━━━━━ Excerpted records

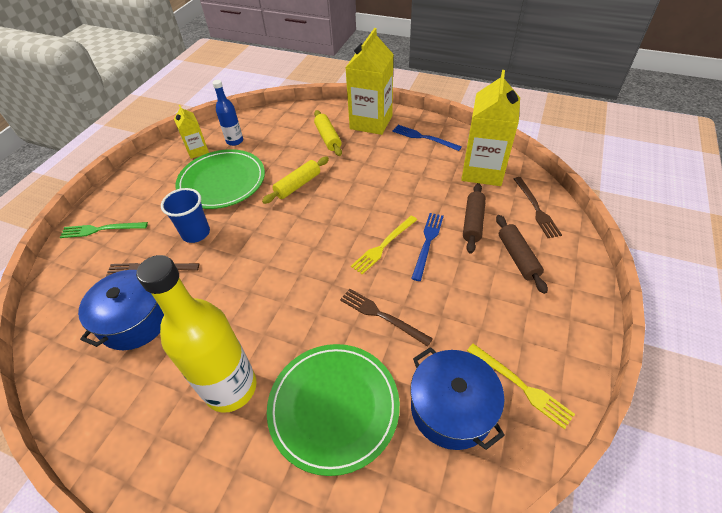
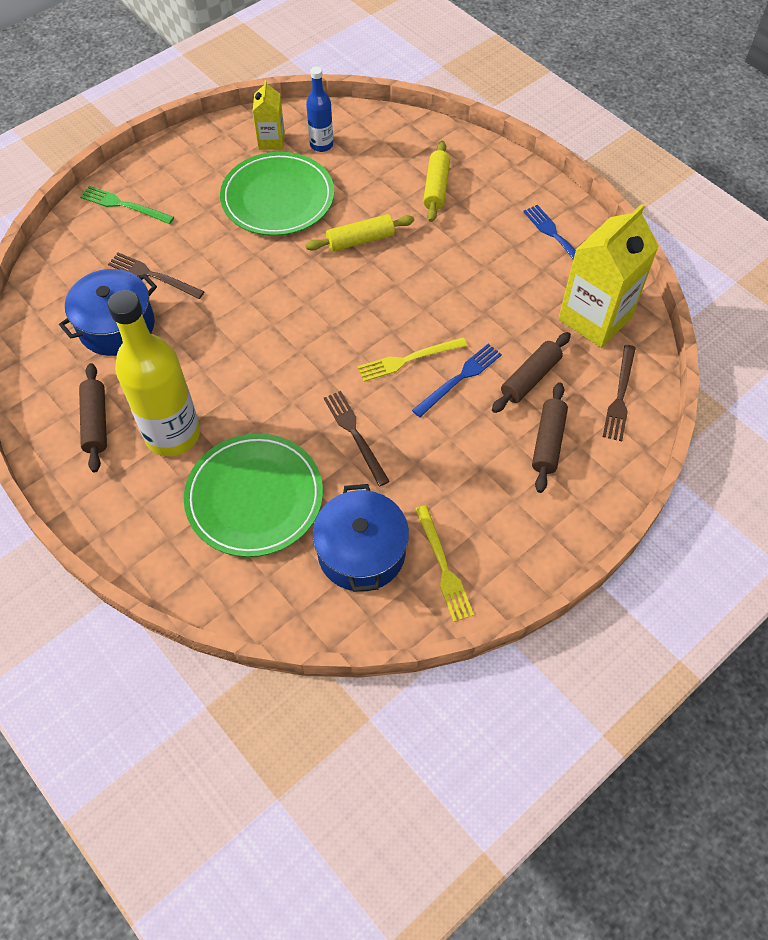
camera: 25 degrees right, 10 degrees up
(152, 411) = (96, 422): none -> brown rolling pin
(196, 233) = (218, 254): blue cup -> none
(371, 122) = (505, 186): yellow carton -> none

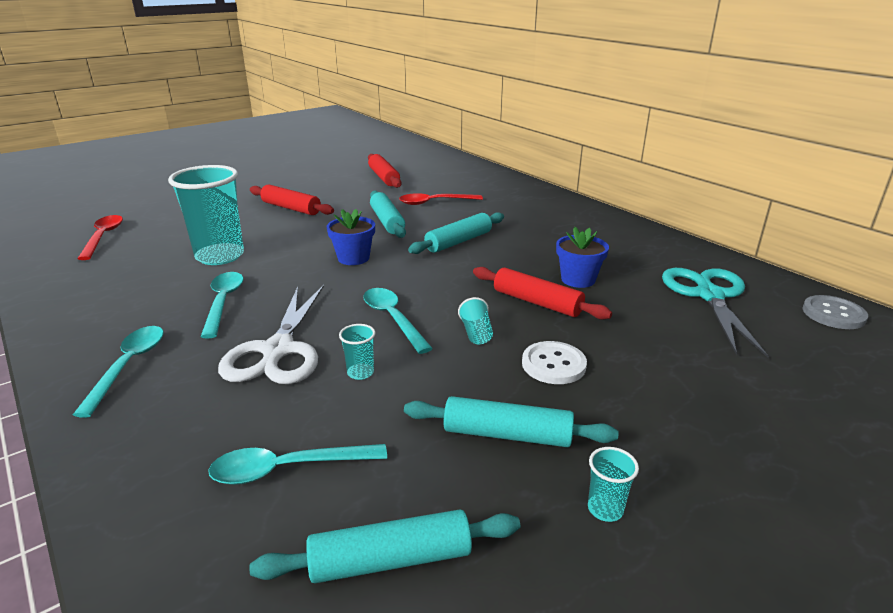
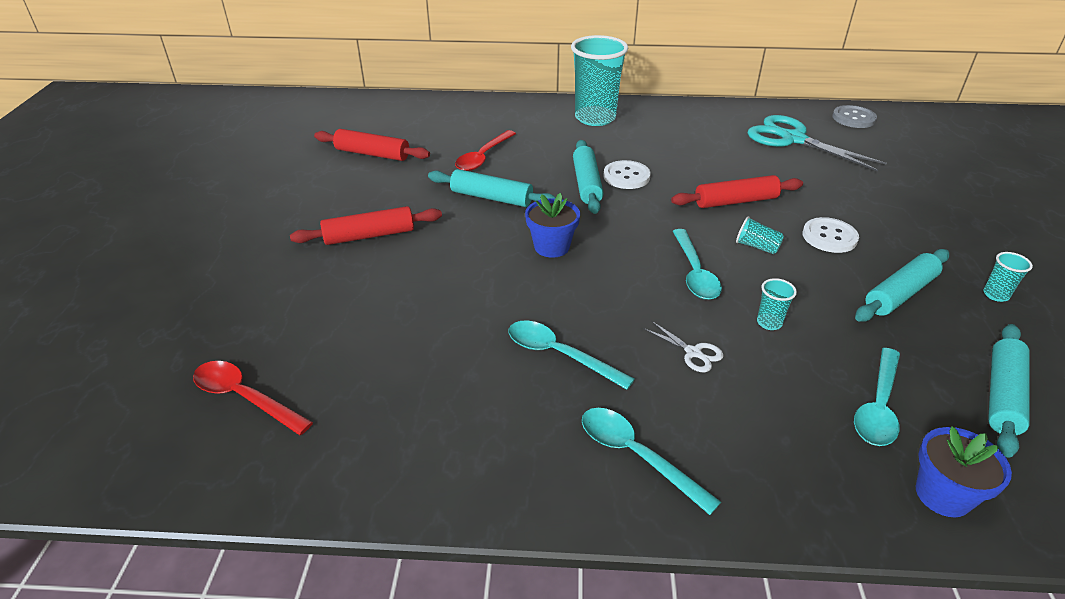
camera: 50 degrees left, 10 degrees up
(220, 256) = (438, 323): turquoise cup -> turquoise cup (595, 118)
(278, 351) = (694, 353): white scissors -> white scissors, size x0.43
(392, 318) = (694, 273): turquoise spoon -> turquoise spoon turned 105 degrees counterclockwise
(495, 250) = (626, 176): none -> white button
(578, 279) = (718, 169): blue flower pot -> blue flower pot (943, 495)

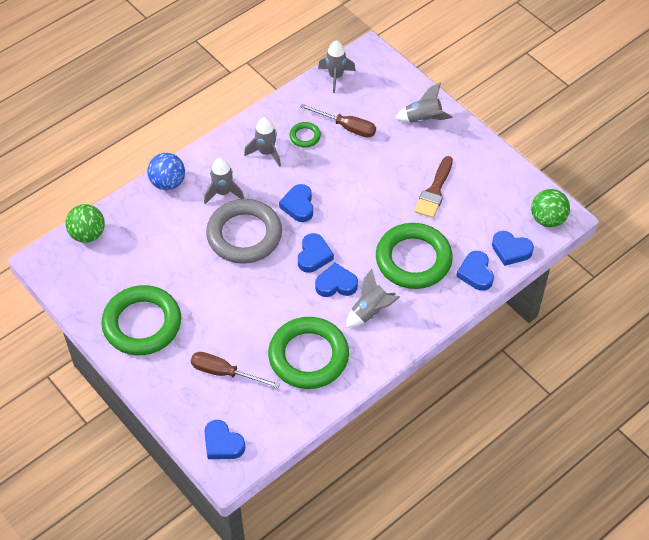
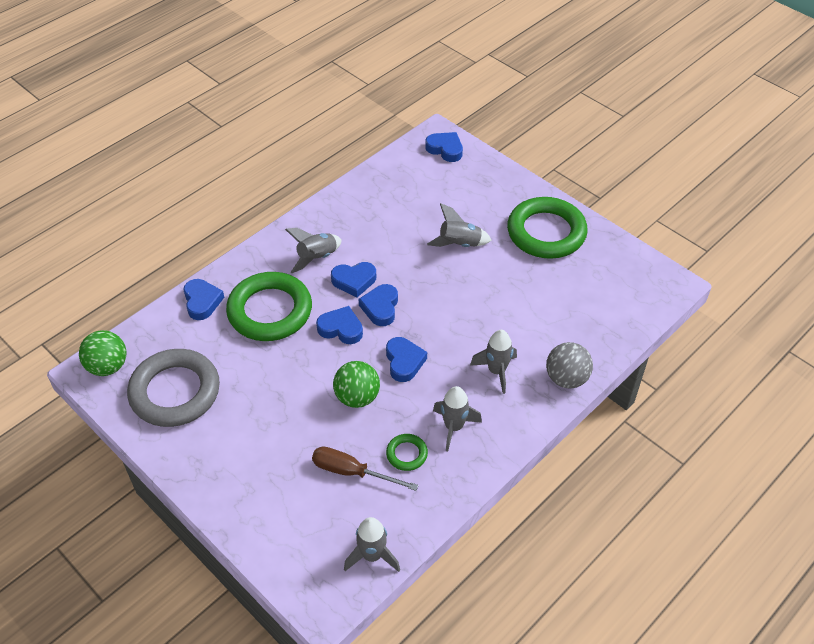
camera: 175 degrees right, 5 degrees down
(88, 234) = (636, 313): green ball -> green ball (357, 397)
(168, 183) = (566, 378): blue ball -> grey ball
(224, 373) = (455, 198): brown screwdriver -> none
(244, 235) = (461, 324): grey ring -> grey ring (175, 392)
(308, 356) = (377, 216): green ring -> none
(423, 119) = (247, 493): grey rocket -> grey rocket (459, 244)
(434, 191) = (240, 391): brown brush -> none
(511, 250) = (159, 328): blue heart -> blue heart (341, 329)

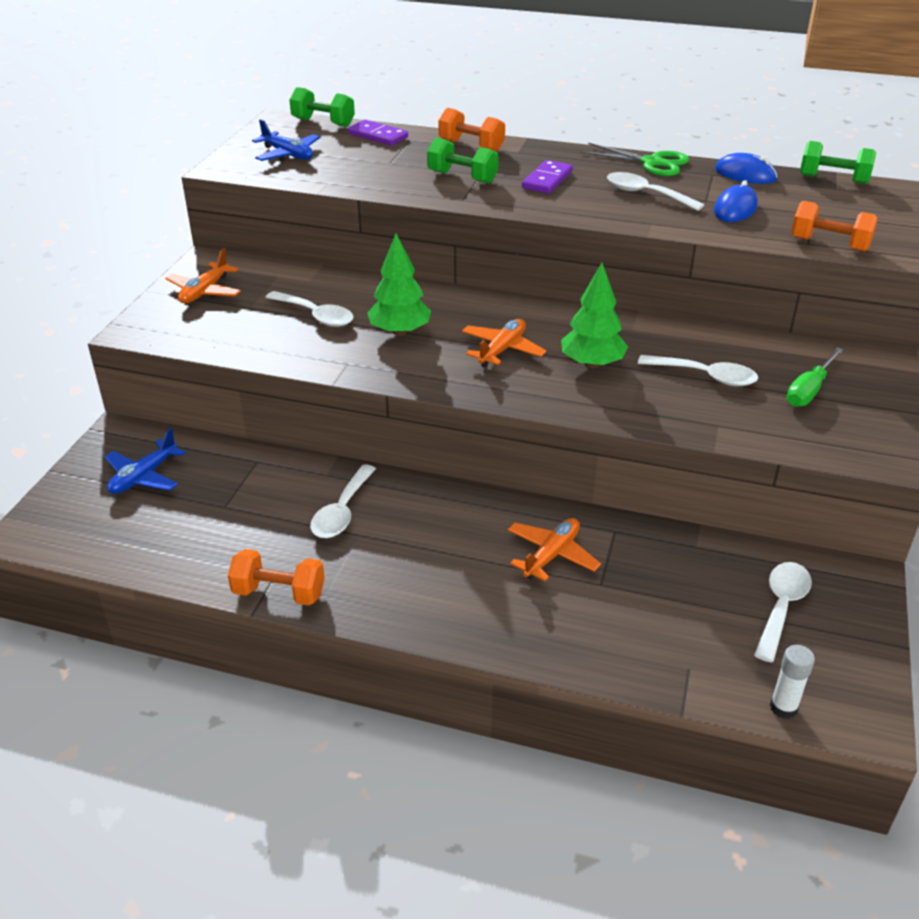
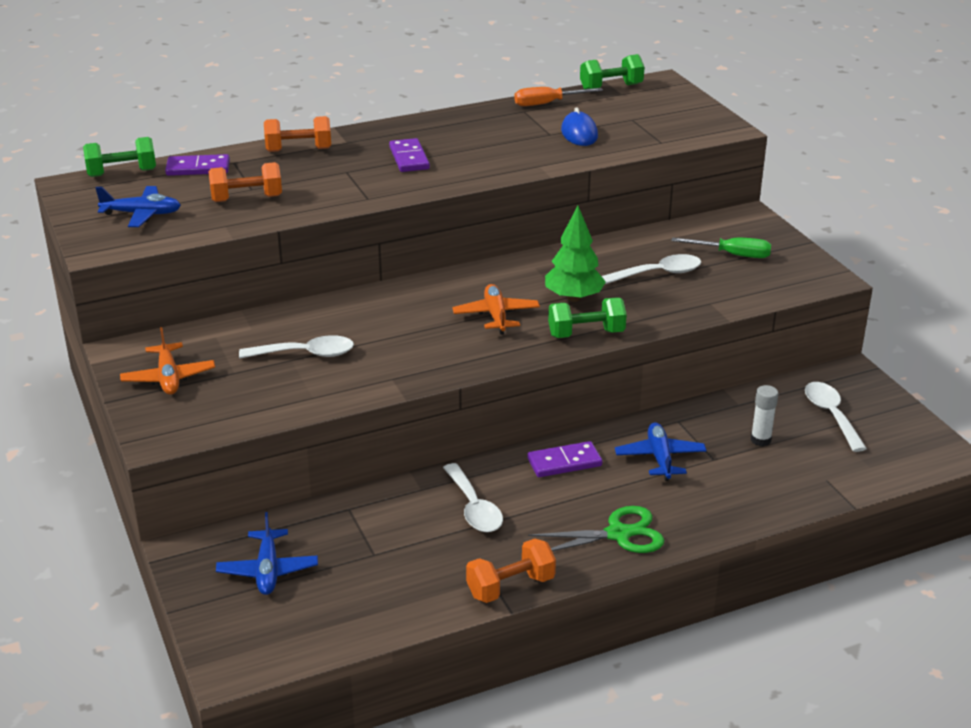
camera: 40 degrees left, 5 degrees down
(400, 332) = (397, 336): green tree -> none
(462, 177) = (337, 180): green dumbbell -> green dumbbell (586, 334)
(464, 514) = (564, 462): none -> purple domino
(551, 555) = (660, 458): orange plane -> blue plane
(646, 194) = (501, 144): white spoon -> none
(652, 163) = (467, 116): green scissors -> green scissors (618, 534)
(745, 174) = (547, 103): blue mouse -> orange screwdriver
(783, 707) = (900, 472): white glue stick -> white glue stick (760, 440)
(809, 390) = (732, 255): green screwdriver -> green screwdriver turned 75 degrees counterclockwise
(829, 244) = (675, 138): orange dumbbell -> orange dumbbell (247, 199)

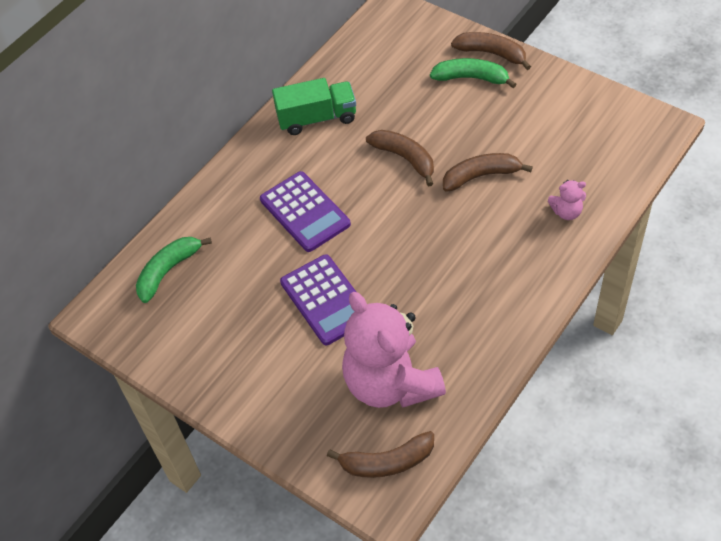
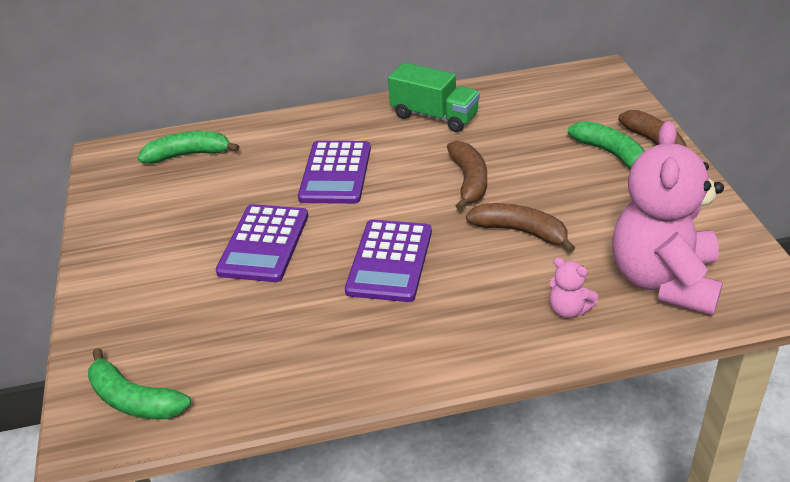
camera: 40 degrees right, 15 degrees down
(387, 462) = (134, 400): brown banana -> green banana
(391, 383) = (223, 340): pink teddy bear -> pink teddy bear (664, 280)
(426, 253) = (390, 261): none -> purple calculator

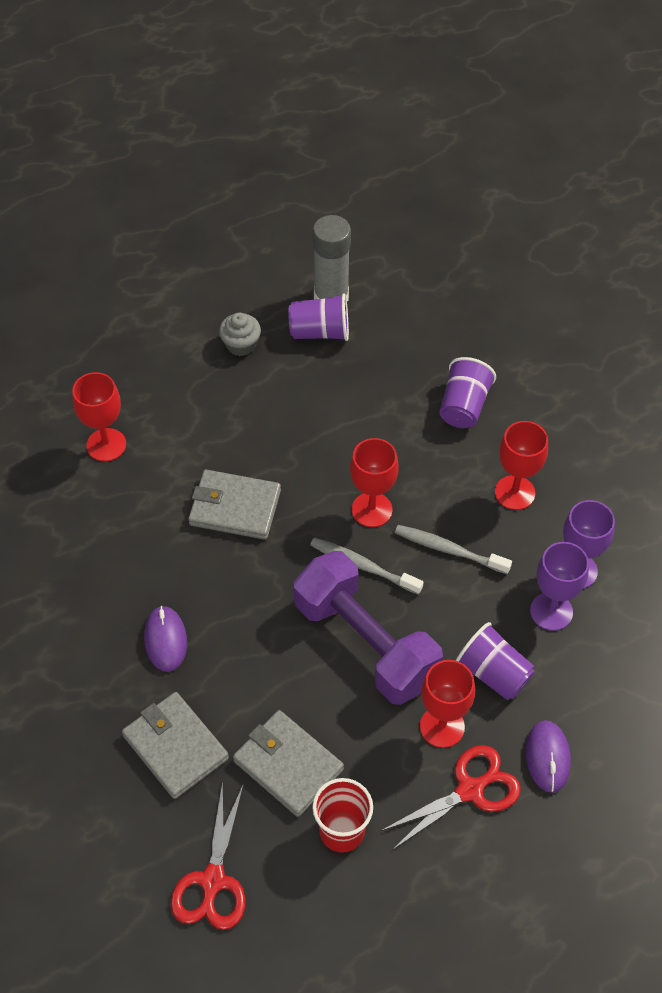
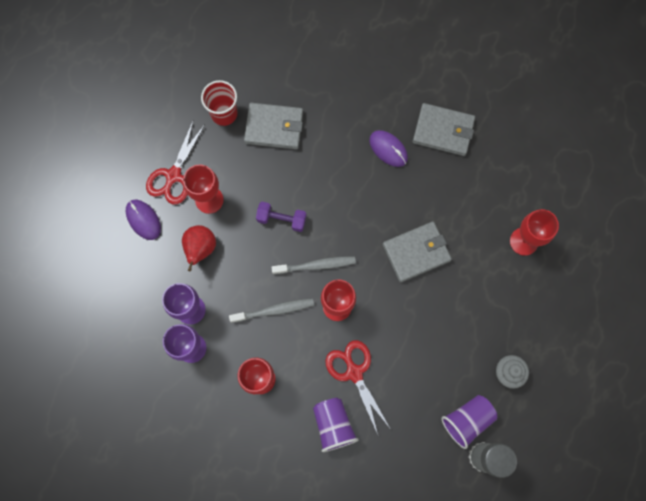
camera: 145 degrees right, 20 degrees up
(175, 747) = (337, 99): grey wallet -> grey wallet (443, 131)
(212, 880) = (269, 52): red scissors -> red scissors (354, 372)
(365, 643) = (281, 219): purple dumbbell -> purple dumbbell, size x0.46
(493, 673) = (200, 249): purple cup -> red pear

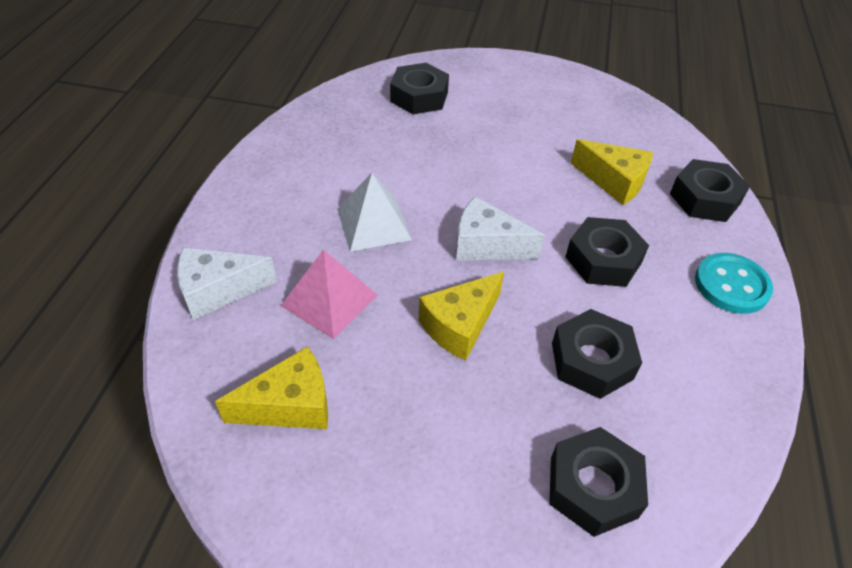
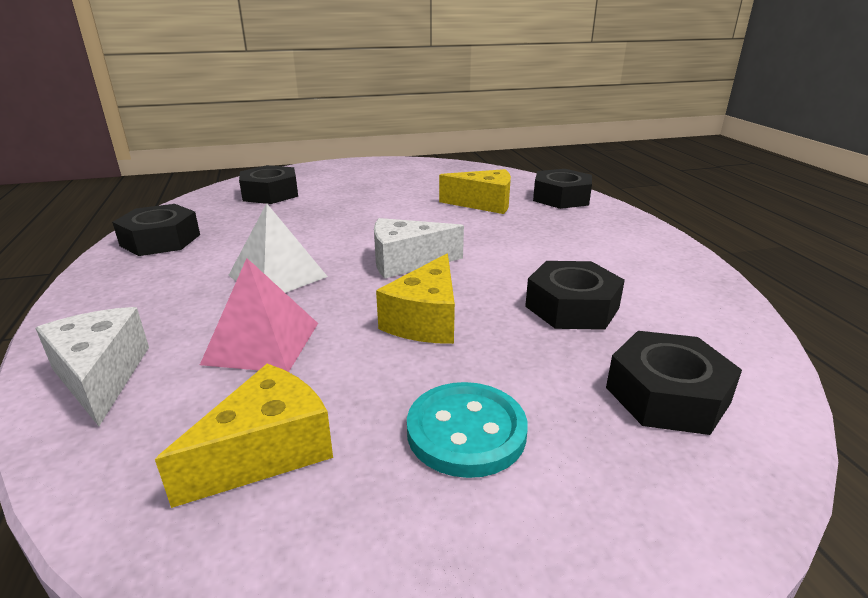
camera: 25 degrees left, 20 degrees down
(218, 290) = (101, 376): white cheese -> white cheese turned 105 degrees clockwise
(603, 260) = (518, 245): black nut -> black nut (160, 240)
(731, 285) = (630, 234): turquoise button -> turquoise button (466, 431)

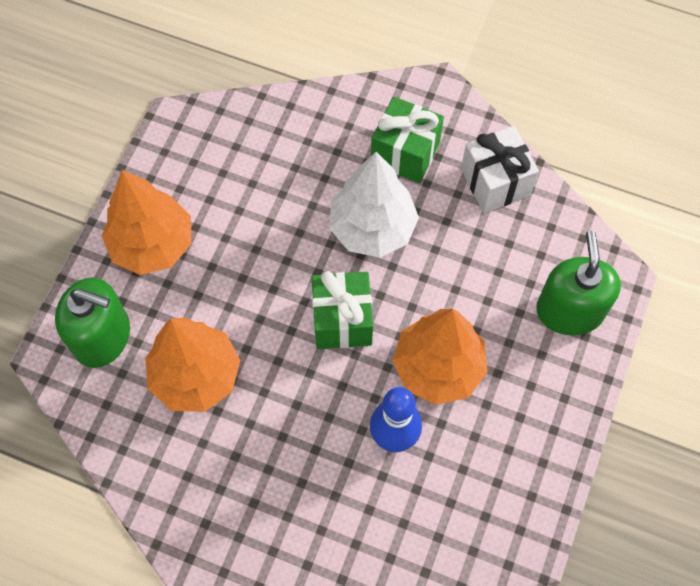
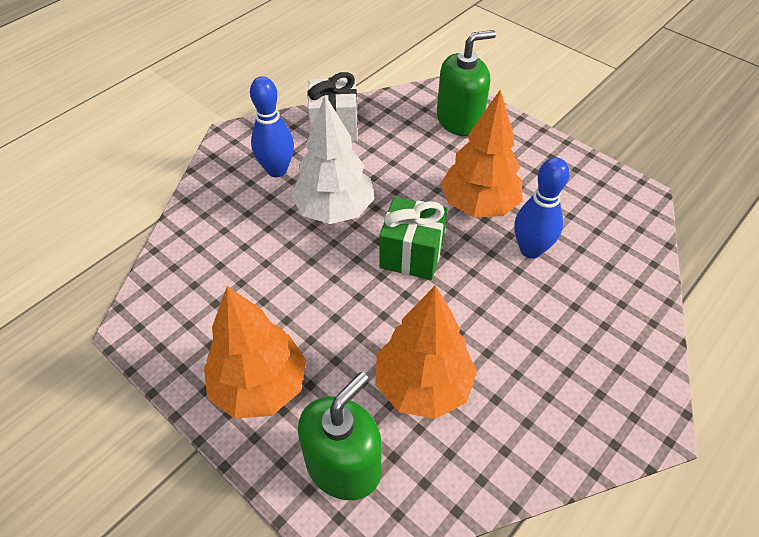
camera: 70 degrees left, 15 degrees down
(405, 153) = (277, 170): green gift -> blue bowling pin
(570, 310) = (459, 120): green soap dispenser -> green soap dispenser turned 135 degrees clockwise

━━━━━━━━━━

Exercise prompt
All lines starting at the one holding "camera: 70 degrees left, 15 degrees down" and ending at the last line above must be output exactly, and no other line may appear.

Exercise solution
camera: 70 degrees left, 15 degrees down
(405, 153) = (277, 170): green gift -> blue bowling pin
(570, 310) = (459, 120): green soap dispenser -> green soap dispenser turned 135 degrees clockwise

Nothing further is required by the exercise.